_Prompt_
Among the entries that follow, count the lines with the word "GATE" and report the number by itself.
-- Opening Marker --
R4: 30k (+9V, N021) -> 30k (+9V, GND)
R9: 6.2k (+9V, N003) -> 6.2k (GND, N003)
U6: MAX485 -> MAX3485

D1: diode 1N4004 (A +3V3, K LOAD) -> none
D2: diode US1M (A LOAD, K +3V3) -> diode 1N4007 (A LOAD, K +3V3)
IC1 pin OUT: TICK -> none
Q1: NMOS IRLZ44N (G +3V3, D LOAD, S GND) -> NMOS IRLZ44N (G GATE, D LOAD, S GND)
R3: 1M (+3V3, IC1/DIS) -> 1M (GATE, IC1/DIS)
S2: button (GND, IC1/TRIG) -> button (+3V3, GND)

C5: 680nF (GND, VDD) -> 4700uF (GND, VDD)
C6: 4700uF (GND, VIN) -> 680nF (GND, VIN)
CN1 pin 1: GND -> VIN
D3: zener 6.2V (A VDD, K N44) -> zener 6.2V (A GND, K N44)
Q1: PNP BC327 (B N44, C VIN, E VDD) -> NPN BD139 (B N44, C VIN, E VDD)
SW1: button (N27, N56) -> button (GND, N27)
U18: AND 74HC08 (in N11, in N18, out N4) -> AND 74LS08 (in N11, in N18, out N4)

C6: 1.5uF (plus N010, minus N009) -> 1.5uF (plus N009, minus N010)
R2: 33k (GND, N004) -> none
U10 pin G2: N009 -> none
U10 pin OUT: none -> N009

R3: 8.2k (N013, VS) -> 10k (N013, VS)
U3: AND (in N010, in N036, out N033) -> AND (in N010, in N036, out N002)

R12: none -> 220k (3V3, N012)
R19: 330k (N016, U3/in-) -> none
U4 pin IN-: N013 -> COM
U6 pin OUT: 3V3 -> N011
-- Closing Marker --
_Completed exercise_
2